→ Your instructions: Please write out every record exactly, but keep any images out of it.

-------- Extracted material --------

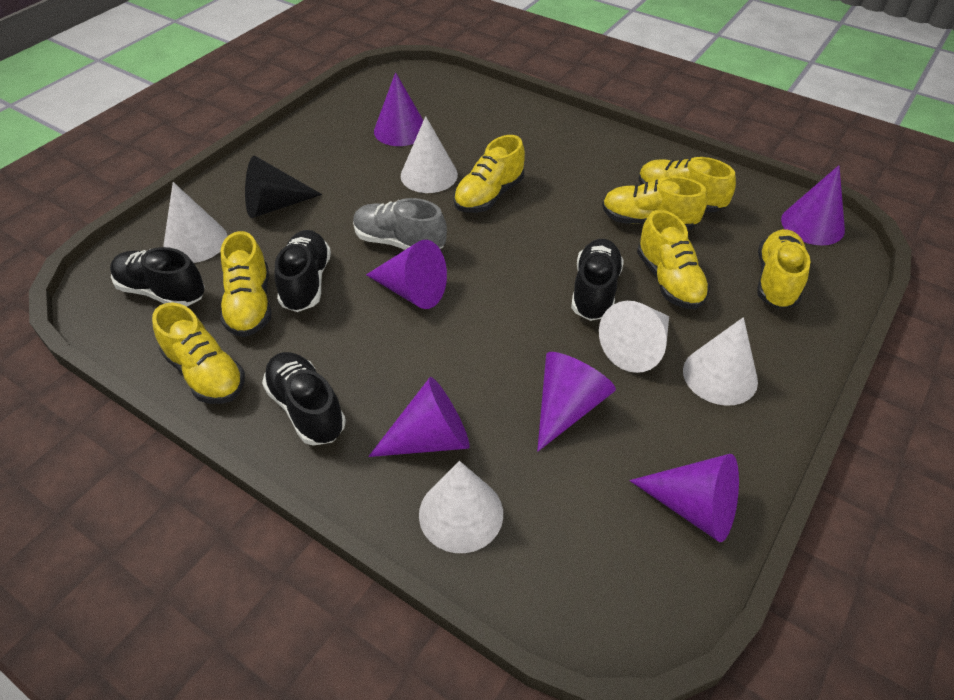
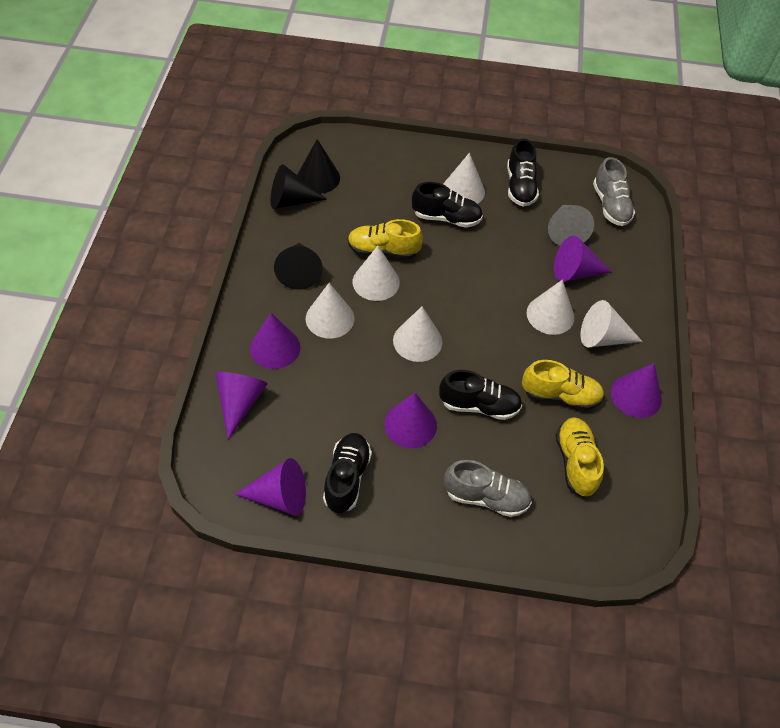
black cone: 1 -> 3
grey cone: 0 -> 1
grey shoe: 1 -> 2
white cone: 5 -> 6
yellow shoe: 7 -> 3

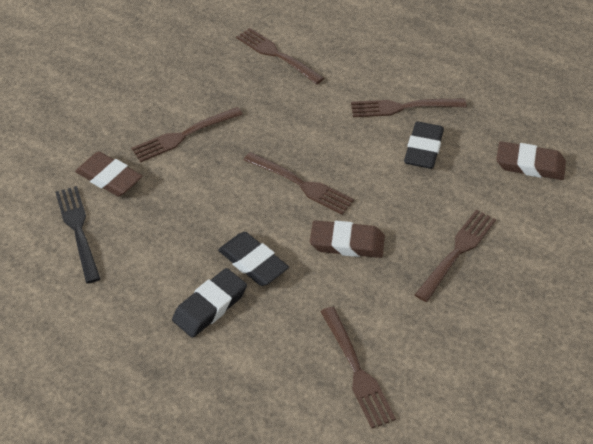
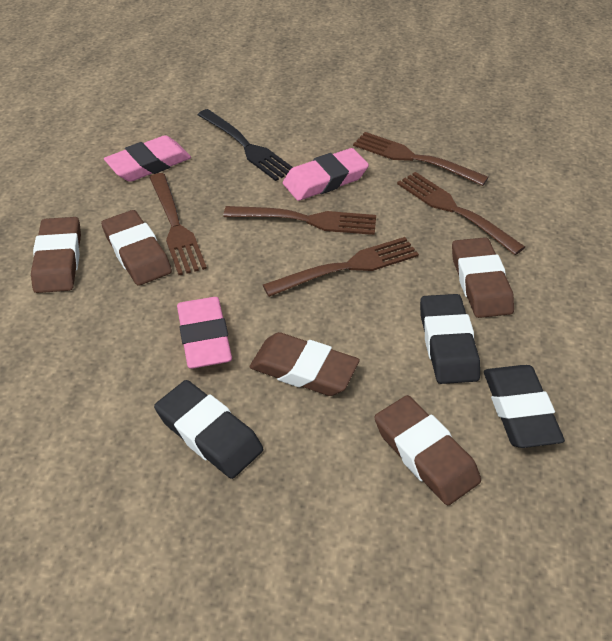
brown eraser: 3 -> 5
brown fork: 6 -> 5
pink eraser: 0 -> 3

--------

→ Task response:
black cone: 1 -> 3
grey cone: 0 -> 1
grey shoe: 1 -> 2
white cone: 5 -> 6
yellow shoe: 7 -> 3

brown eraser: 3 -> 5
brown fork: 6 -> 5
pink eraser: 0 -> 3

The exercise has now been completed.